TASK BRIEF
Please set down the line that contains "ENC1 pin DT: B13 -> B14" and every line below it through the last, exactly as written, with no other lines.
━━━━━ ENTRIES PROVIDED ━━━━━
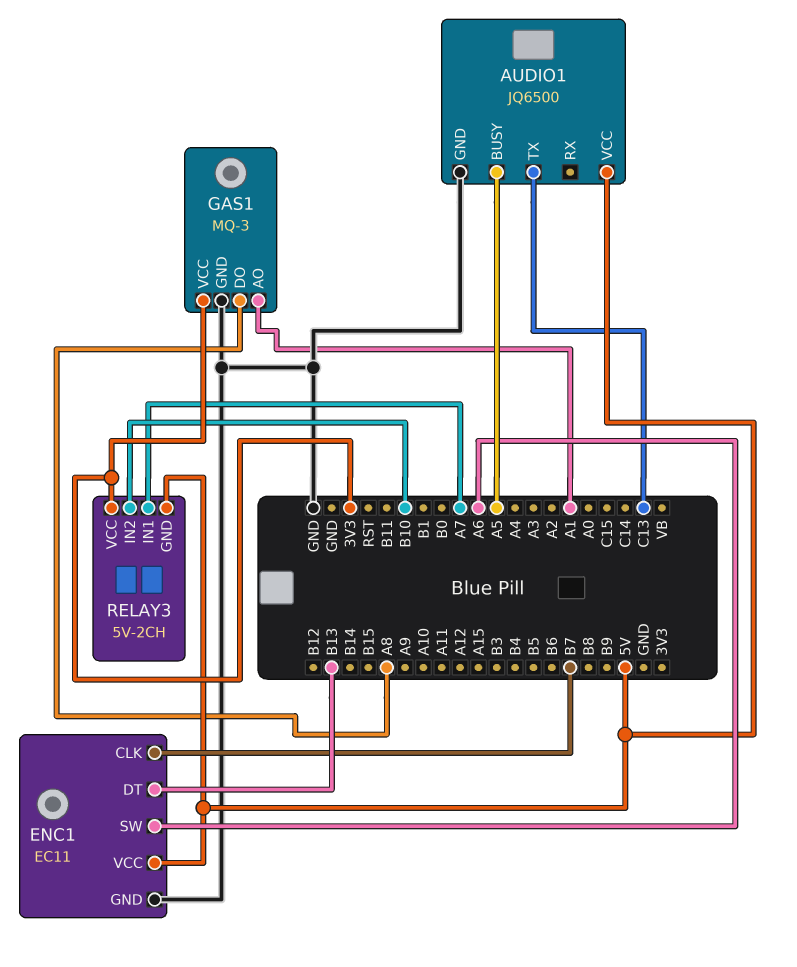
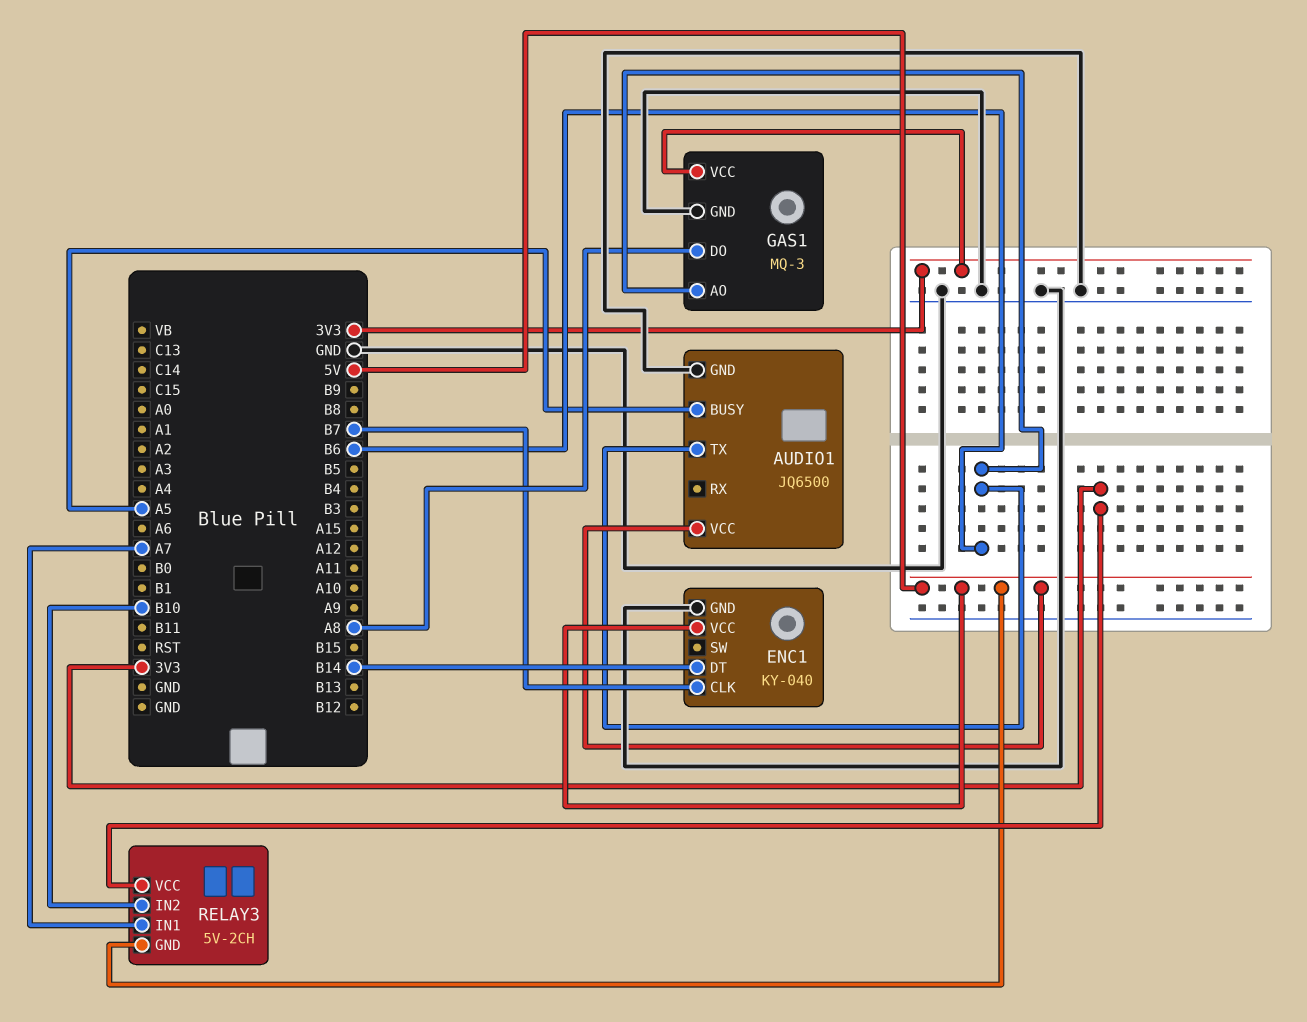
AUDIO1 pin TX: C13 -> B6
ENC1: EC11 -> KY-040
ENC1 pin DT: B13 -> B14
ENC1 pin SW: A6 -> none
GAS1 pin AO: A1 -> B6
━━━━━
ANSWER FOR THIS EXERCISE
ENC1 pin DT: B13 -> B14
ENC1 pin SW: A6 -> none
GAS1 pin AO: A1 -> B6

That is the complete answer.